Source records
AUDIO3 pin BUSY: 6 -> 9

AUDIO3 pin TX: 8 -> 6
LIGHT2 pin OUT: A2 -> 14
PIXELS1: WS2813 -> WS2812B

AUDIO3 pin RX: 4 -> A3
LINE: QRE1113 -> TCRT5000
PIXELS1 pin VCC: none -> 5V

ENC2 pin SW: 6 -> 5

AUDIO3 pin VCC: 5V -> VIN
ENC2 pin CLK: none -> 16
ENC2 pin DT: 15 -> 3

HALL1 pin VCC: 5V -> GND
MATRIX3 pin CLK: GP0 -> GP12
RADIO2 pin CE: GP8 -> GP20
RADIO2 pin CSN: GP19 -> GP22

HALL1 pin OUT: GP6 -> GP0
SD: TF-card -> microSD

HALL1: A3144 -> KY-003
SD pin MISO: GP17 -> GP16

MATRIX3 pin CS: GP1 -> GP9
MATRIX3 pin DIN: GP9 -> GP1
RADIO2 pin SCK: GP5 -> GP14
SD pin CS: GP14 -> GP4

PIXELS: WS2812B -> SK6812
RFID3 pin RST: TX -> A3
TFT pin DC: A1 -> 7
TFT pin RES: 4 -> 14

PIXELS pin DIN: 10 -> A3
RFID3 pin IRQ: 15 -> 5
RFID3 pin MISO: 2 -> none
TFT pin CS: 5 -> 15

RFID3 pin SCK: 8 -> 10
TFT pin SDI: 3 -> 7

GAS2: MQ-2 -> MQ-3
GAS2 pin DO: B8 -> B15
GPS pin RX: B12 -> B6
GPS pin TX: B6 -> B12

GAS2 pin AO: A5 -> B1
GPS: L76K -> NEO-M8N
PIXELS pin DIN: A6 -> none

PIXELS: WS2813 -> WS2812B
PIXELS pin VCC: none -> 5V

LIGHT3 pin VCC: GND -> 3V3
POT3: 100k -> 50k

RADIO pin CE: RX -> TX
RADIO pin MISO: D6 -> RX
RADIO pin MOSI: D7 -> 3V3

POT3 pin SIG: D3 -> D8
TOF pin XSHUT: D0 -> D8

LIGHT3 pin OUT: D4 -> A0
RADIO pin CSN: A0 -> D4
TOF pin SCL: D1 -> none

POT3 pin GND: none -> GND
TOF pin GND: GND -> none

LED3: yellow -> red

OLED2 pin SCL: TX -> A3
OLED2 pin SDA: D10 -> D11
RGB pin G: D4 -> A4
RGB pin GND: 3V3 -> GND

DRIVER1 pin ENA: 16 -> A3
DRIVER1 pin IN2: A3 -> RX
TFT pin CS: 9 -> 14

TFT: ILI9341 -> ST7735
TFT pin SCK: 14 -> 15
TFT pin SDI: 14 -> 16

▶ [Try it]
Copy the records above, keeping each line identical.

▶ [Answer for this exercise]
AUDIO3 pin BUSY: 6 -> 9

AUDIO3 pin TX: 8 -> 6
LIGHT2 pin OUT: A2 -> 14
PIXELS1: WS2813 -> WS2812B

AUDIO3 pin RX: 4 -> A3
LINE: QRE1113 -> TCRT5000
PIXELS1 pin VCC: none -> 5V

ENC2 pin SW: 6 -> 5

AUDIO3 pin VCC: 5V -> VIN
ENC2 pin CLK: none -> 16
ENC2 pin DT: 15 -> 3

HALL1 pin VCC: 5V -> GND
MATRIX3 pin CLK: GP0 -> GP12
RADIO2 pin CE: GP8 -> GP20
RADIO2 pin CSN: GP19 -> GP22

HALL1 pin OUT: GP6 -> GP0
SD: TF-card -> microSD

HALL1: A3144 -> KY-003
SD pin MISO: GP17 -> GP16

MATRIX3 pin CS: GP1 -> GP9
MATRIX3 pin DIN: GP9 -> GP1
RADIO2 pin SCK: GP5 -> GP14
SD pin CS: GP14 -> GP4

PIXELS: WS2812B -> SK6812
RFID3 pin RST: TX -> A3
TFT pin DC: A1 -> 7
TFT pin RES: 4 -> 14

PIXELS pin DIN: 10 -> A3
RFID3 pin IRQ: 15 -> 5
RFID3 pin MISO: 2 -> none
TFT pin CS: 5 -> 15

RFID3 pin SCK: 8 -> 10
TFT pin SDI: 3 -> 7

GAS2: MQ-2 -> MQ-3
GAS2 pin DO: B8 -> B15
GPS pin RX: B12 -> B6
GPS pin TX: B6 -> B12

GAS2 pin AO: A5 -> B1
GPS: L76K -> NEO-M8N
PIXELS pin DIN: A6 -> none

PIXELS: WS2813 -> WS2812B
PIXELS pin VCC: none -> 5V

LIGHT3 pin VCC: GND -> 3V3
POT3: 100k -> 50k

RADIO pin CE: RX -> TX
RADIO pin MISO: D6 -> RX
RADIO pin MOSI: D7 -> 3V3

POT3 pin SIG: D3 -> D8
TOF pin XSHUT: D0 -> D8

LIGHT3 pin OUT: D4 -> A0
RADIO pin CSN: A0 -> D4
TOF pin SCL: D1 -> none

POT3 pin GND: none -> GND
TOF pin GND: GND -> none

LED3: yellow -> red

OLED2 pin SCL: TX -> A3
OLED2 pin SDA: D10 -> D11
RGB pin G: D4 -> A4
RGB pin GND: 3V3 -> GND

DRIVER1 pin ENA: 16 -> A3
DRIVER1 pin IN2: A3 -> RX
TFT pin CS: 9 -> 14

TFT: ILI9341 -> ST7735
TFT pin SCK: 14 -> 15
TFT pin SDI: 14 -> 16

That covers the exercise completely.